**Dataset excerpts**

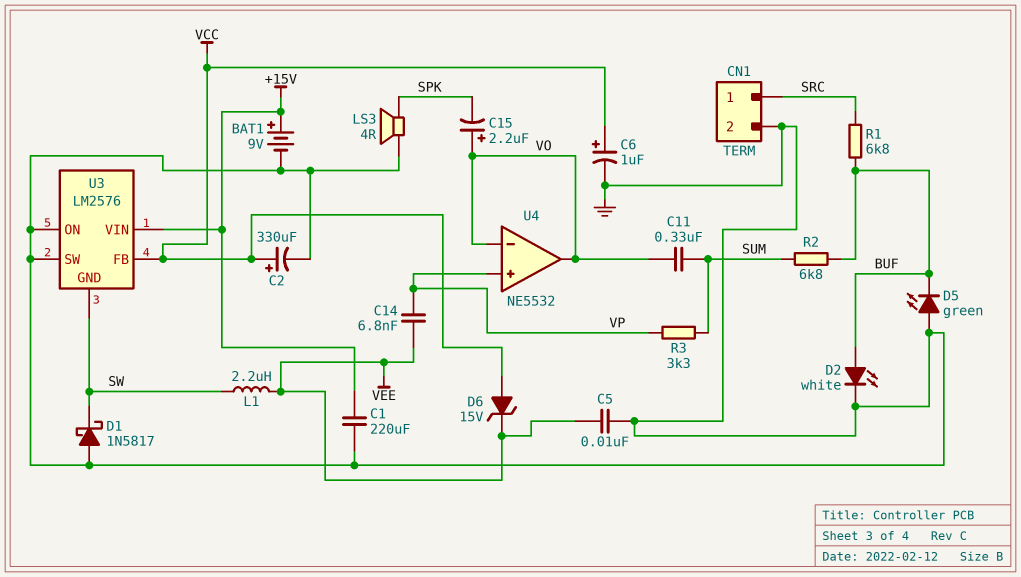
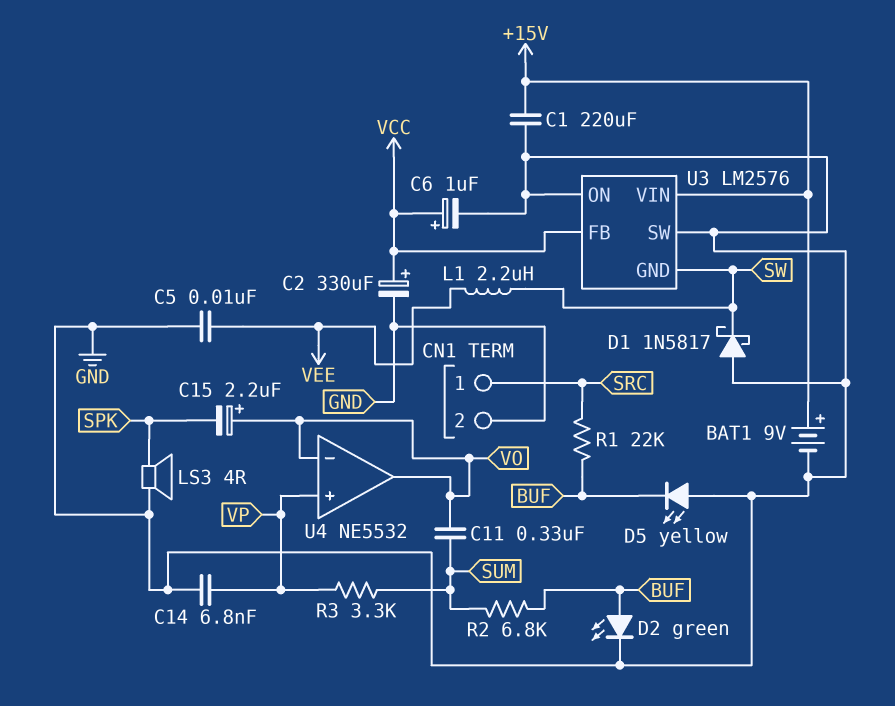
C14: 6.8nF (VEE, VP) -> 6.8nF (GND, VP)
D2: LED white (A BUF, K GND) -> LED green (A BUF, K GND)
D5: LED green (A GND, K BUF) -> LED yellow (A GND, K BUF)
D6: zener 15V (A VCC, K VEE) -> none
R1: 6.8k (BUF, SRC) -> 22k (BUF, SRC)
--
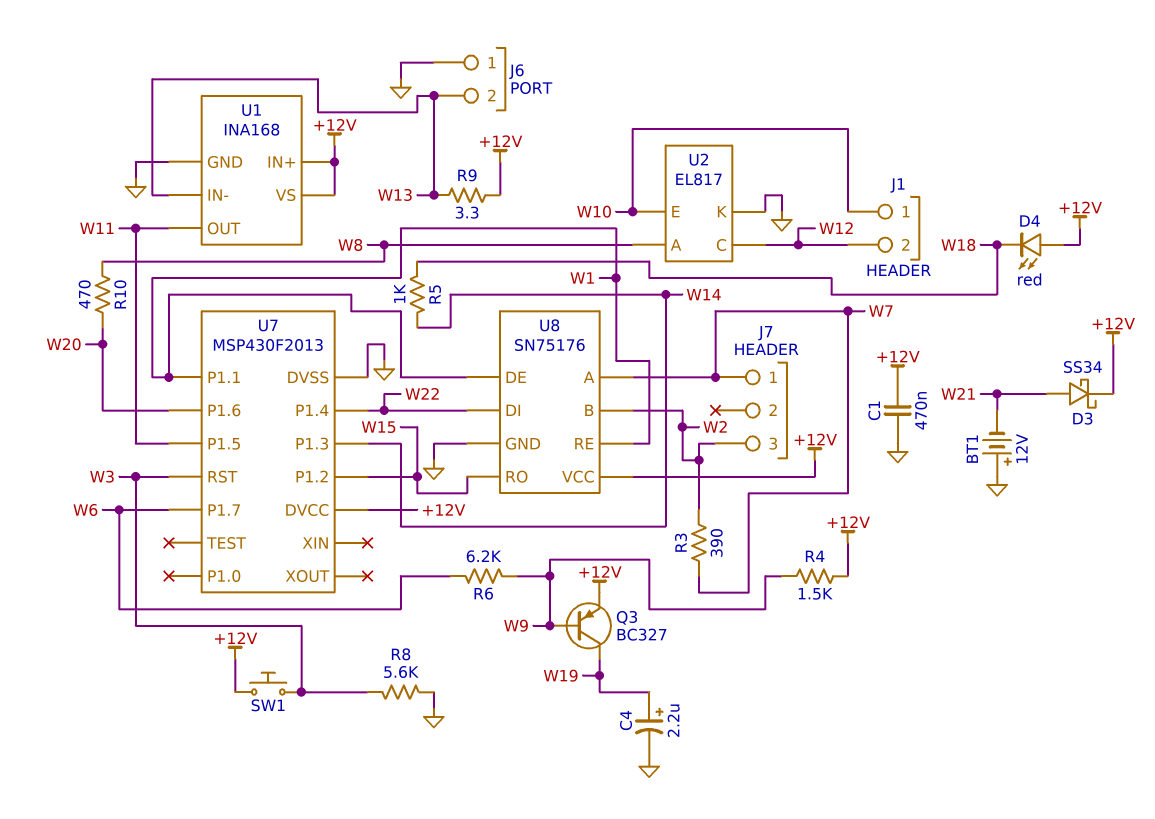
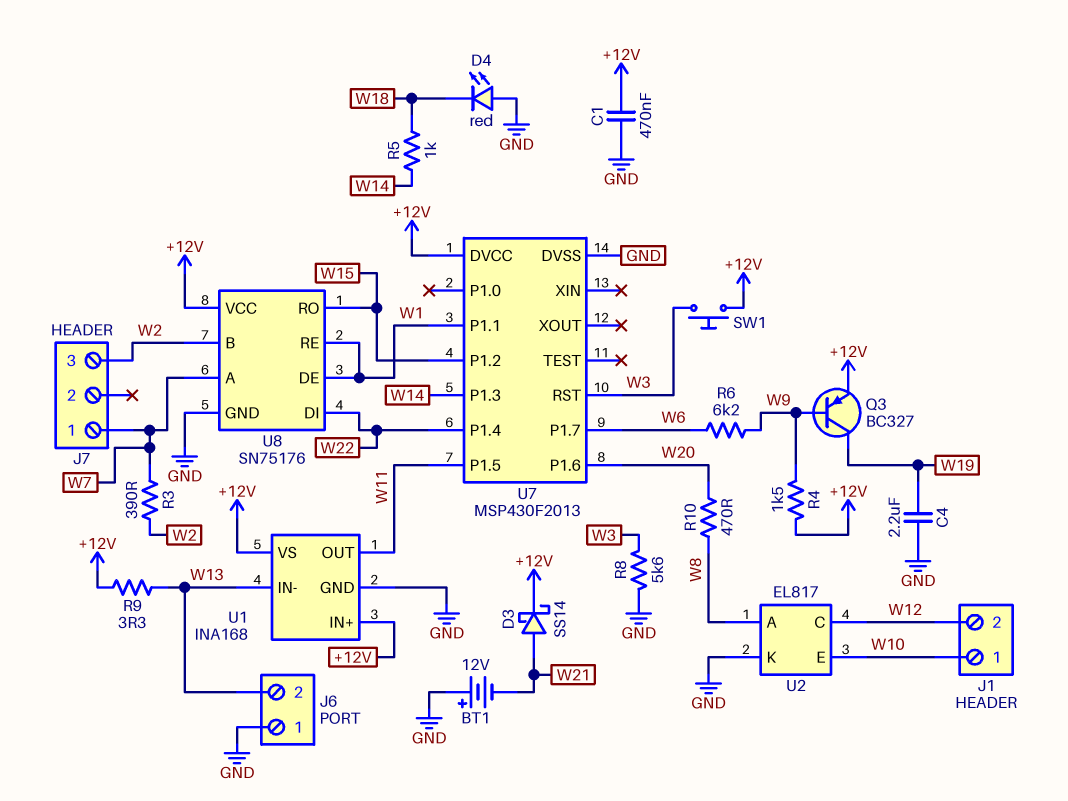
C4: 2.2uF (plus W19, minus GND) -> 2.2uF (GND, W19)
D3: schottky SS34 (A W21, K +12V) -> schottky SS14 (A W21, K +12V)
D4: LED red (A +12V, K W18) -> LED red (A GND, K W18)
==
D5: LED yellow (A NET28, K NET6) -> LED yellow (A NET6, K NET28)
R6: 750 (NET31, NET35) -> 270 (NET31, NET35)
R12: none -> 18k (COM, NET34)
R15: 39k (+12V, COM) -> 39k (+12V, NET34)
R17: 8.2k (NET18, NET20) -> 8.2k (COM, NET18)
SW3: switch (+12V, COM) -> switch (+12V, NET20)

**Problem requirements**
Your answer must consist of every line from the listing that holds the string "yellow".

**Response**
D5: LED green (A GND, K BUF) -> LED yellow (A GND, K BUF)
D5: LED yellow (A NET28, K NET6) -> LED yellow (A NET6, K NET28)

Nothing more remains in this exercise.